-- Data provided follows --

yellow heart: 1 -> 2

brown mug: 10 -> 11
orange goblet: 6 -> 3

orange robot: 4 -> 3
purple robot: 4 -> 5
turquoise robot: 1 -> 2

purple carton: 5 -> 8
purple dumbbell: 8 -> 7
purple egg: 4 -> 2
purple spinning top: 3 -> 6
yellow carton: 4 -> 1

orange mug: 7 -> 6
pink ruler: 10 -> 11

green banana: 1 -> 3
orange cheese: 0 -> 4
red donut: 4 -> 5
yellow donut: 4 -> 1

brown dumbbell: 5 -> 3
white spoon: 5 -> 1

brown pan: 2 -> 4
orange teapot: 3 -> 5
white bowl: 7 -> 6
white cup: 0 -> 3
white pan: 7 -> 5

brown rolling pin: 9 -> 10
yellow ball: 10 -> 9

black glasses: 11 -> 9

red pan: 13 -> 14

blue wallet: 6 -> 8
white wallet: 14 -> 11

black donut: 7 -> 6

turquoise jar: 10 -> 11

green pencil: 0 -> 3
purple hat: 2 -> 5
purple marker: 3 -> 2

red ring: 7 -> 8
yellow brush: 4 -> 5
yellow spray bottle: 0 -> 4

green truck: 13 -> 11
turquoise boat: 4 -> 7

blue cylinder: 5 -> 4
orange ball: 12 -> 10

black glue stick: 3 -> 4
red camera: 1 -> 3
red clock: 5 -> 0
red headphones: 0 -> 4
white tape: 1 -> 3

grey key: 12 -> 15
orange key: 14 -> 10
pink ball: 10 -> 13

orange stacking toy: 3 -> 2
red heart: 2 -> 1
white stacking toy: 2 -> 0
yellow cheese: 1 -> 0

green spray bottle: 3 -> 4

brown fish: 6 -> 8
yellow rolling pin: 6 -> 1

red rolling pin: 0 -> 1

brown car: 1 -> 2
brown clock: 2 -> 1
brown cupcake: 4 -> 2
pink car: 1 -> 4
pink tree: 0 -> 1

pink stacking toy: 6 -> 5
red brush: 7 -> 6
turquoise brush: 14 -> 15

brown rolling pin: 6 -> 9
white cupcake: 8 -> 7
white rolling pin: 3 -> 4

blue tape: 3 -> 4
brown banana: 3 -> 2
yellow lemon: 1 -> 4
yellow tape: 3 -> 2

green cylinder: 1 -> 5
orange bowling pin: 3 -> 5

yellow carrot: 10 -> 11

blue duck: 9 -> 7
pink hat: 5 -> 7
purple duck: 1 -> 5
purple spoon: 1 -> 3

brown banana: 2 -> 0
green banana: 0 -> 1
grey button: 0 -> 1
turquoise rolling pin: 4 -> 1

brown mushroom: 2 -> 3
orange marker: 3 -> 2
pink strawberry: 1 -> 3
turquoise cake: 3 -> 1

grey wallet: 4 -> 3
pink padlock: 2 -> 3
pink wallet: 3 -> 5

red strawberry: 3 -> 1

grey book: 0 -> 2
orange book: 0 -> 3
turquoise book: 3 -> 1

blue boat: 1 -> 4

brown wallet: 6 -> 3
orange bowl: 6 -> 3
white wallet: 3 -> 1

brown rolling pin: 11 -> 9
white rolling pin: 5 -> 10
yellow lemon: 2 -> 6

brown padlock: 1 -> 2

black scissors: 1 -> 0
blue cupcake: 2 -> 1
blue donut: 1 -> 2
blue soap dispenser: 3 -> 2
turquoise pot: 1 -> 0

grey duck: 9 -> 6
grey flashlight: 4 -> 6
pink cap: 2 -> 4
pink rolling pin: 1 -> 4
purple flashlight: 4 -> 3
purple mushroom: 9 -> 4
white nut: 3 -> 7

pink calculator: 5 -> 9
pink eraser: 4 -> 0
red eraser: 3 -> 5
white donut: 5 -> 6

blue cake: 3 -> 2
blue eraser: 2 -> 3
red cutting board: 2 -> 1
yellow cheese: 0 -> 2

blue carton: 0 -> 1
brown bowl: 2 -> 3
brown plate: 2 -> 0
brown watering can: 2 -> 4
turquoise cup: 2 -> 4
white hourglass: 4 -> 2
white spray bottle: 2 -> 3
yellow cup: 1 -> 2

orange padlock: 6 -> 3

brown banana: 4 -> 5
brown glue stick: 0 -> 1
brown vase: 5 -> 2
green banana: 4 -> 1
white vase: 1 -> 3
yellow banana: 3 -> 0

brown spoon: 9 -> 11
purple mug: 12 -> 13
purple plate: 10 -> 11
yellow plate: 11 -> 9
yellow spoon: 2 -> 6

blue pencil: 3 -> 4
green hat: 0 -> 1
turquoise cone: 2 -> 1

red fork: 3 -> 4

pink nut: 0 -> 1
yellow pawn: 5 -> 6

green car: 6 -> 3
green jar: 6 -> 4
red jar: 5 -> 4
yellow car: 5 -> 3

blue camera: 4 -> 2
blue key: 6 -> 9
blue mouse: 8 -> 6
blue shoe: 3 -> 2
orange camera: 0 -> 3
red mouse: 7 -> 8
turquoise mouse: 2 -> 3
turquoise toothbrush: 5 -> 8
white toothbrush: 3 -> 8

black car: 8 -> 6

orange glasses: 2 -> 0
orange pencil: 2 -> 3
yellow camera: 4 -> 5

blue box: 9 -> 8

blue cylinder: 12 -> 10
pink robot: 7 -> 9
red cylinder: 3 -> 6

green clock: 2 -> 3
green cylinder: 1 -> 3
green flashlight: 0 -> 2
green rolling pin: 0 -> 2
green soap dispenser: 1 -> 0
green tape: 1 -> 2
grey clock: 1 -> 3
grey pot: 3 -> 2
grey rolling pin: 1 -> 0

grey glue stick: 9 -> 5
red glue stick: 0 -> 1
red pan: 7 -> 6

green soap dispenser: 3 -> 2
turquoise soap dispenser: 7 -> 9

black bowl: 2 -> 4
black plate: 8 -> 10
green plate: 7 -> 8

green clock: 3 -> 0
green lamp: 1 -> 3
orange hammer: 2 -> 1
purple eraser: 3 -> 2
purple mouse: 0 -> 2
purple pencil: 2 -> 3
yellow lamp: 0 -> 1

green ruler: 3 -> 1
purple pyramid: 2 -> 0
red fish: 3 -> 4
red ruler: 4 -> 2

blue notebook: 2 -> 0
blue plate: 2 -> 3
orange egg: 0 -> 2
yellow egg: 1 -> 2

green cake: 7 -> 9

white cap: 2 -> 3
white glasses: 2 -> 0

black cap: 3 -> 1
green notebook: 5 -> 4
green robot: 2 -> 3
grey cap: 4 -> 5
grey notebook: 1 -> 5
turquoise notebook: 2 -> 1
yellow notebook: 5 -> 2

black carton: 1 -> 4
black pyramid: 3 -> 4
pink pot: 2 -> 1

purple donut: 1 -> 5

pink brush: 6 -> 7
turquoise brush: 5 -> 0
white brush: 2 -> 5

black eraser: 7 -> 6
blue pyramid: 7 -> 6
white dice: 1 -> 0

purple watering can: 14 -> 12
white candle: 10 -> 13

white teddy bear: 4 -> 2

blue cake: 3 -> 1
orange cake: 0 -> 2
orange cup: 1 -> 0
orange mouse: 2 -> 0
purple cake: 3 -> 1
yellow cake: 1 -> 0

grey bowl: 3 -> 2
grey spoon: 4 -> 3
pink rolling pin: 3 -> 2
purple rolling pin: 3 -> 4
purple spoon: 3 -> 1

-- Data provided concluded --

Goal of the exercise - Every line from the line containing "green banana: 0 -> 1" through the line containing "red cutting board: 2 -> 1" in the records above must be retyped exactly. Leave out the rest.

Task response -
green banana: 0 -> 1
grey button: 0 -> 1
turquoise rolling pin: 4 -> 1

brown mushroom: 2 -> 3
orange marker: 3 -> 2
pink strawberry: 1 -> 3
turquoise cake: 3 -> 1

grey wallet: 4 -> 3
pink padlock: 2 -> 3
pink wallet: 3 -> 5

red strawberry: 3 -> 1

grey book: 0 -> 2
orange book: 0 -> 3
turquoise book: 3 -> 1

blue boat: 1 -> 4

brown wallet: 6 -> 3
orange bowl: 6 -> 3
white wallet: 3 -> 1

brown rolling pin: 11 -> 9
white rolling pin: 5 -> 10
yellow lemon: 2 -> 6

brown padlock: 1 -> 2

black scissors: 1 -> 0
blue cupcake: 2 -> 1
blue donut: 1 -> 2
blue soap dispenser: 3 -> 2
turquoise pot: 1 -> 0

grey duck: 9 -> 6
grey flashlight: 4 -> 6
pink cap: 2 -> 4
pink rolling pin: 1 -> 4
purple flashlight: 4 -> 3
purple mushroom: 9 -> 4
white nut: 3 -> 7

pink calculator: 5 -> 9
pink eraser: 4 -> 0
red eraser: 3 -> 5
white donut: 5 -> 6

blue cake: 3 -> 2
blue eraser: 2 -> 3
red cutting board: 2 -> 1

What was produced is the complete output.